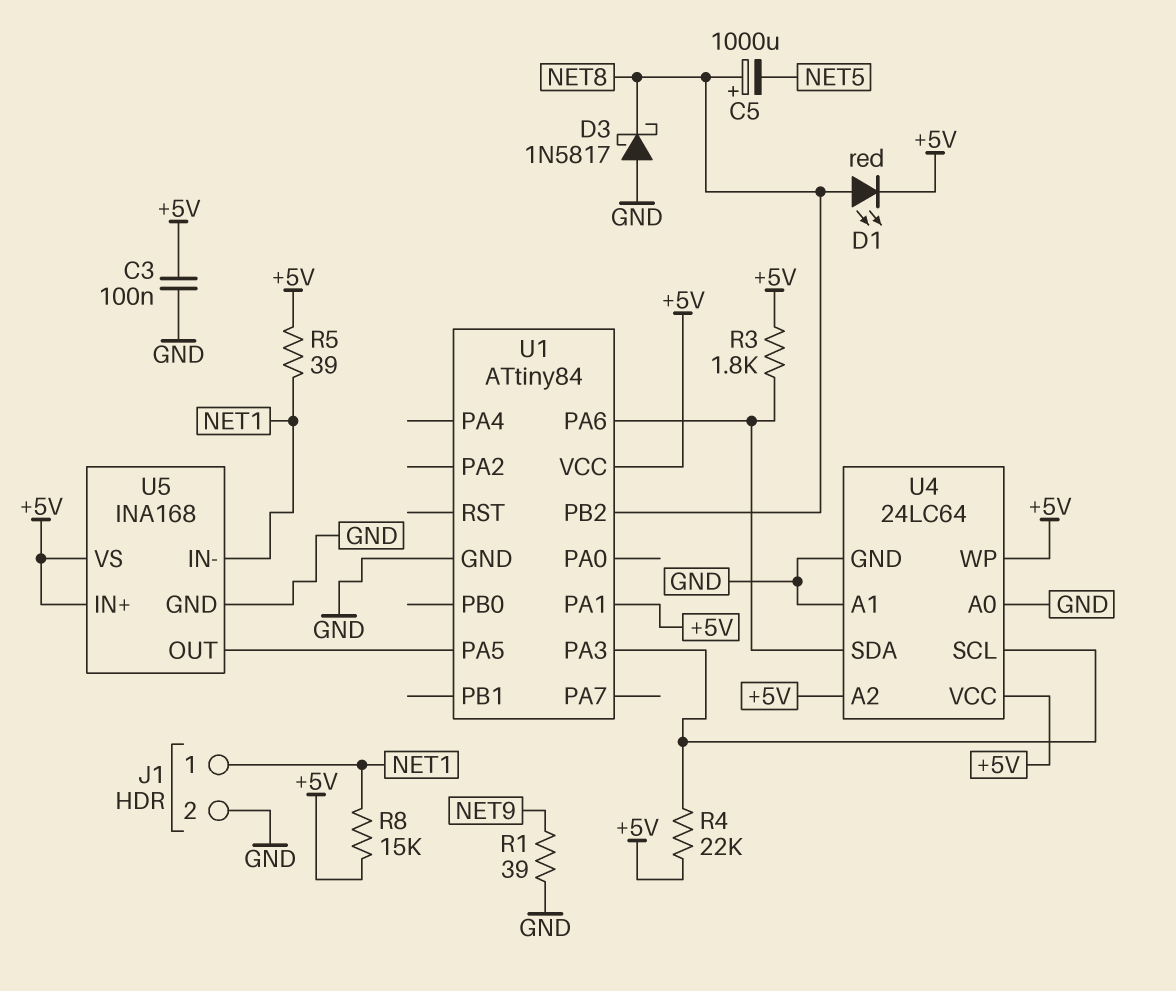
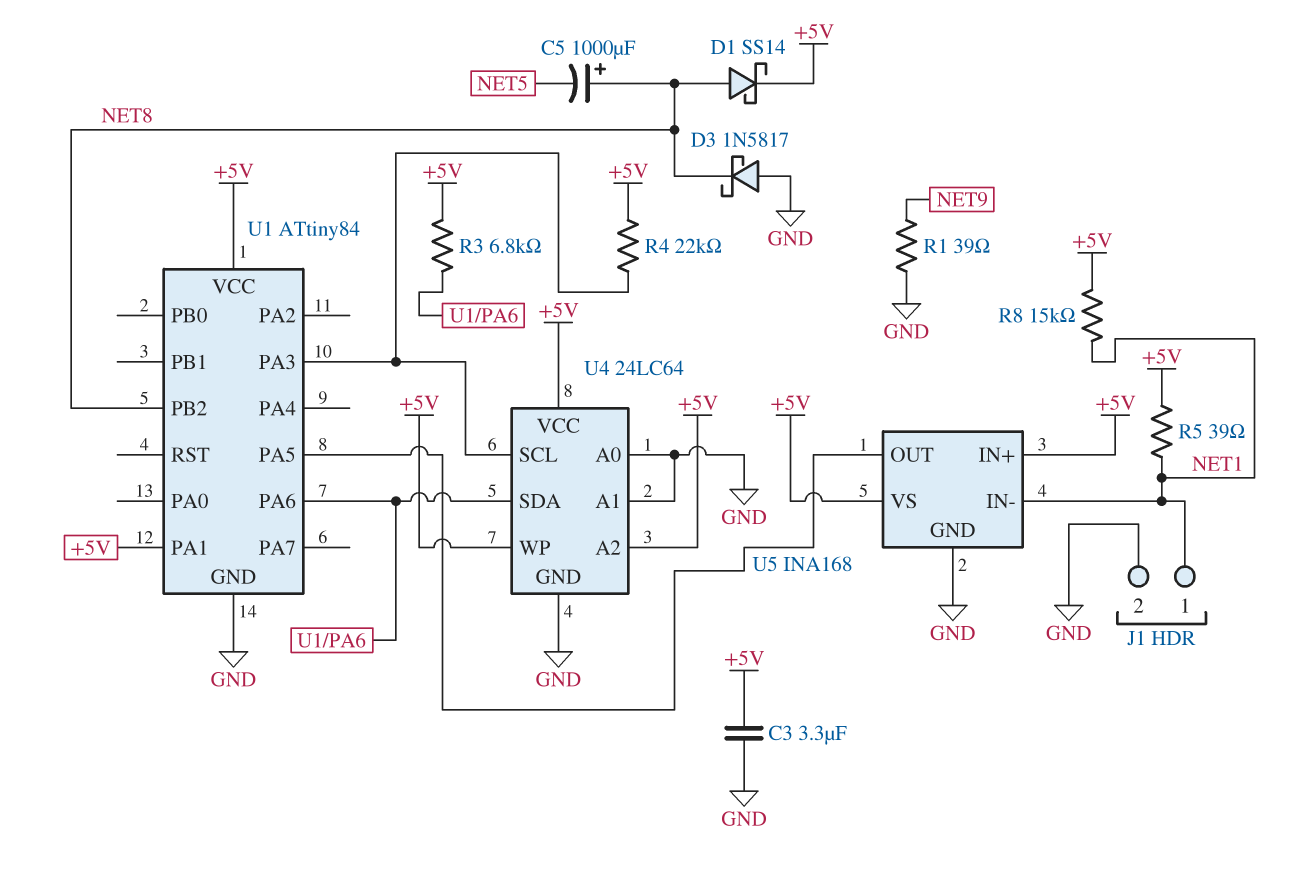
C3: 100nF (+5V, GND) -> 3.3uF (+5V, GND)
D1: LED red (A NET8, K +5V) -> schottky SS14 (A NET8, K +5V)
R3: 1.8k (+5V, U1/PA6) -> 6.8k (+5V, U1/PA6)

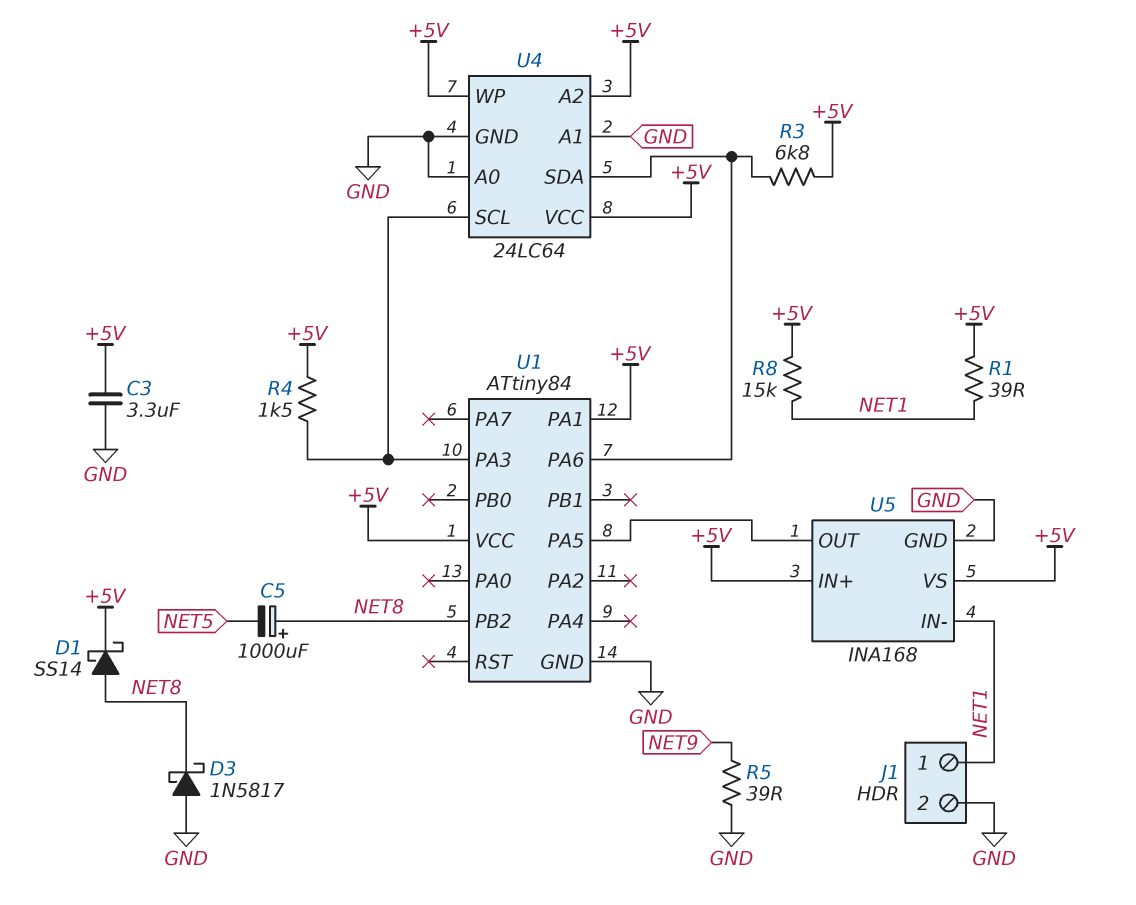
R1: 39 (GND, NET9) -> 39 (+5V, NET1)
R4: 22k (+5V, U1/PA3) -> 1.5k (+5V, U1/PA3)
R5: 39 (+5V, NET1) -> 39 (GND, NET9)

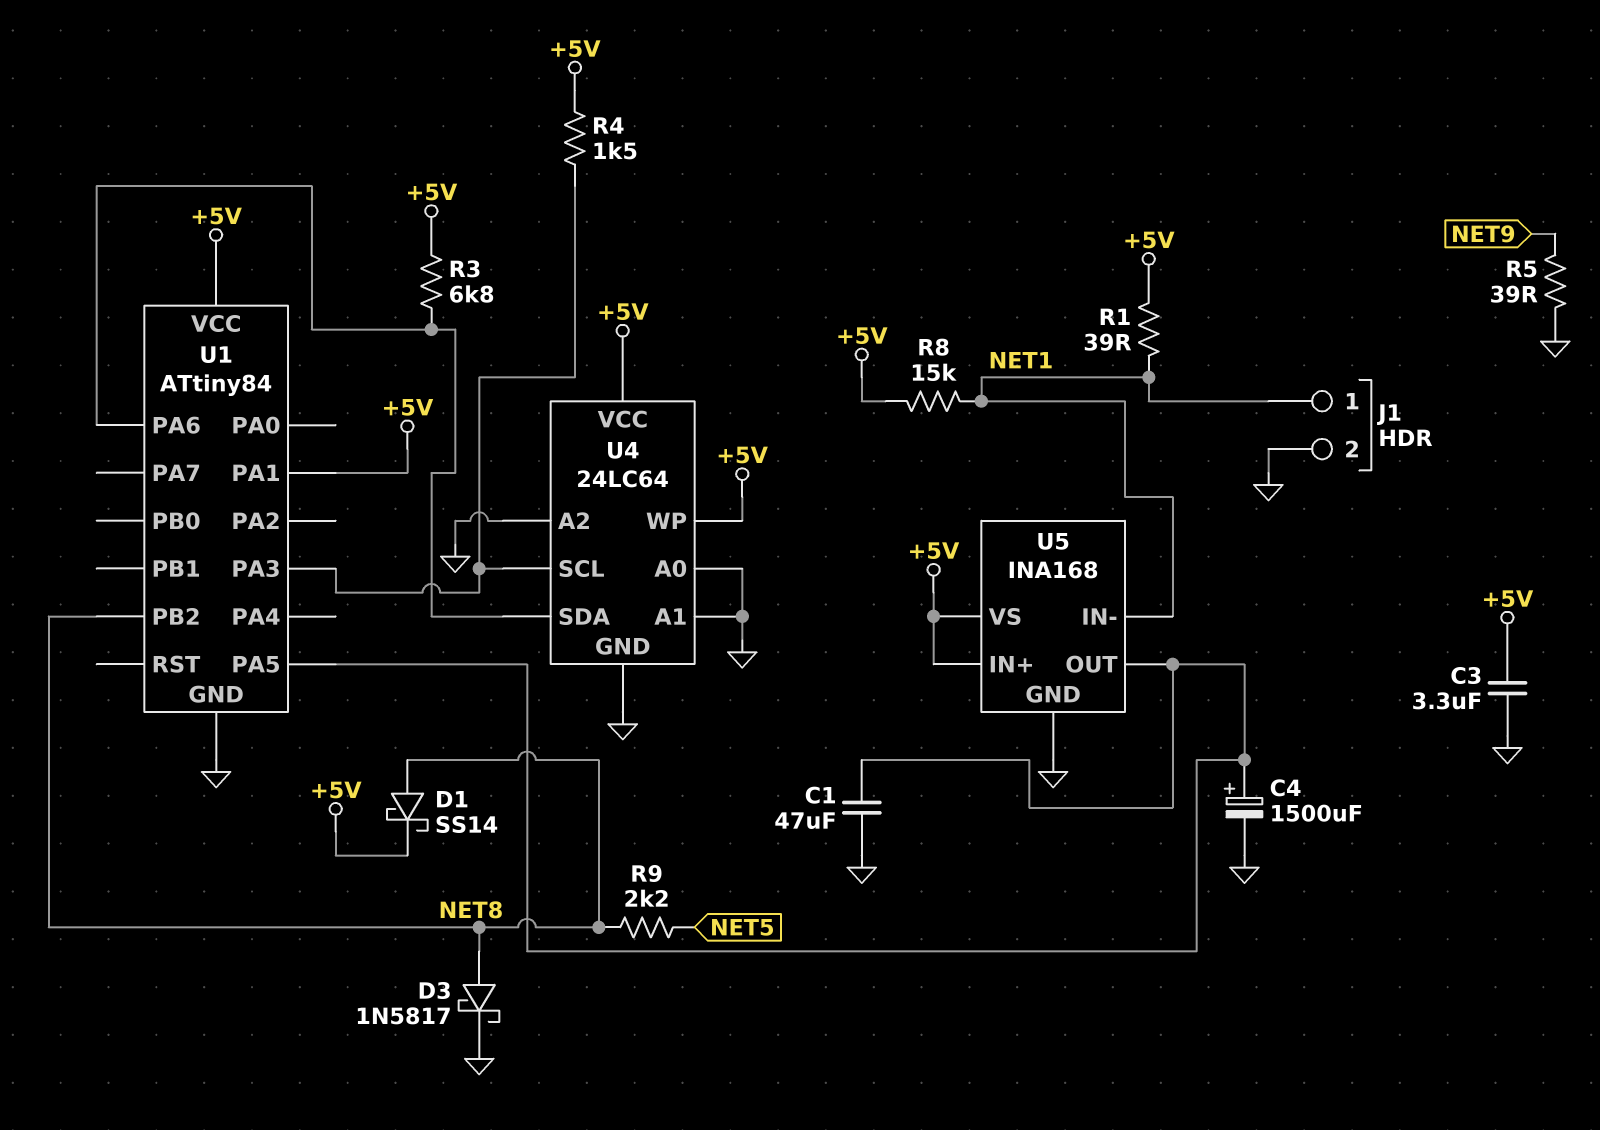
C1: none -> 47uF (GND, U1/PA5)
C4: none -> 1500uF (plus U1/PA5, minus GND)
C5: 1000uF (plus NET8, minus NET5) -> none
D3: schottky 1N5817 (A GND, K NET8) -> schottky 1N5817 (A NET8, K GND)
R9: none -> 2.2k (NET5, NET8)
U4 pin A2: +5V -> GND

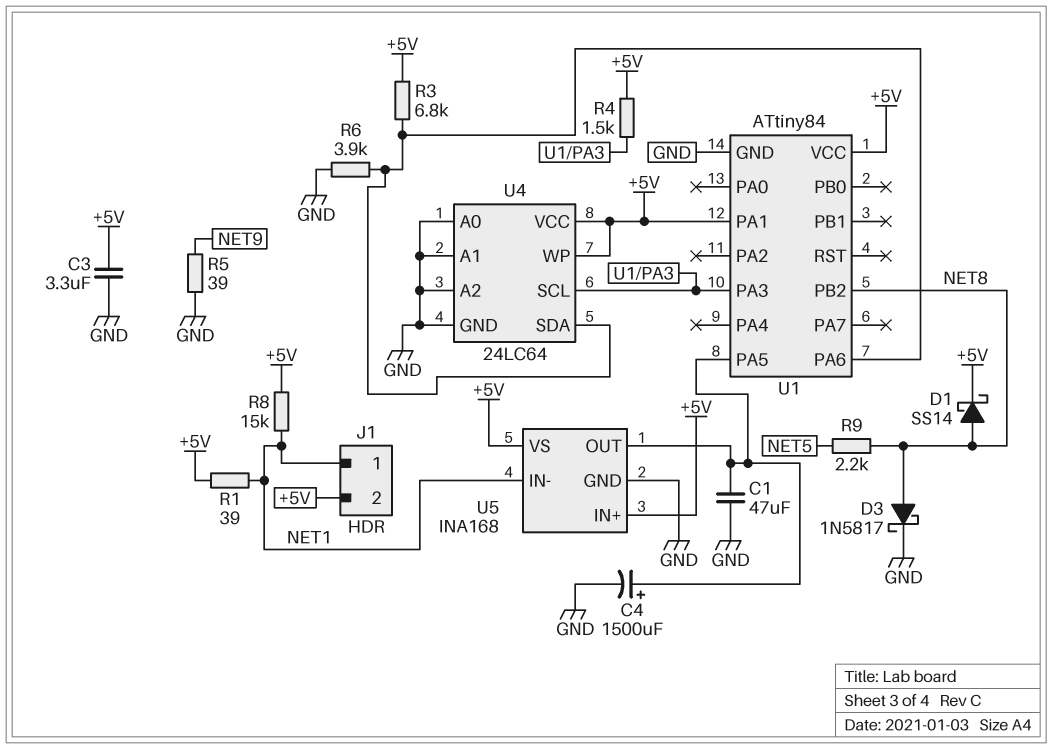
J1 pin 2: GND -> +5V
R6: none -> 3.9k (GND, U1/PA6)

**********

Where an entry holds a picture, leave the picture out and output the rest exactly.

WRITTEN RESPONSE:
C3: 100nF (+5V, GND) -> 3.3uF (+5V, GND)
D1: LED red (A NET8, K +5V) -> schottky SS14 (A NET8, K +5V)
R3: 1.8k (+5V, U1/PA6) -> 6.8k (+5V, U1/PA6)

R1: 39 (GND, NET9) -> 39 (+5V, NET1)
R4: 22k (+5V, U1/PA3) -> 1.5k (+5V, U1/PA3)
R5: 39 (+5V, NET1) -> 39 (GND, NET9)

C1: none -> 47uF (GND, U1/PA5)
C4: none -> 1500uF (plus U1/PA5, minus GND)
C5: 1000uF (plus NET8, minus NET5) -> none
D3: schottky 1N5817 (A GND, K NET8) -> schottky 1N5817 (A NET8, K GND)
R9: none -> 2.2k (NET5, NET8)
U4 pin A2: +5V -> GND

J1 pin 2: GND -> +5V
R6: none -> 3.9k (GND, U1/PA6)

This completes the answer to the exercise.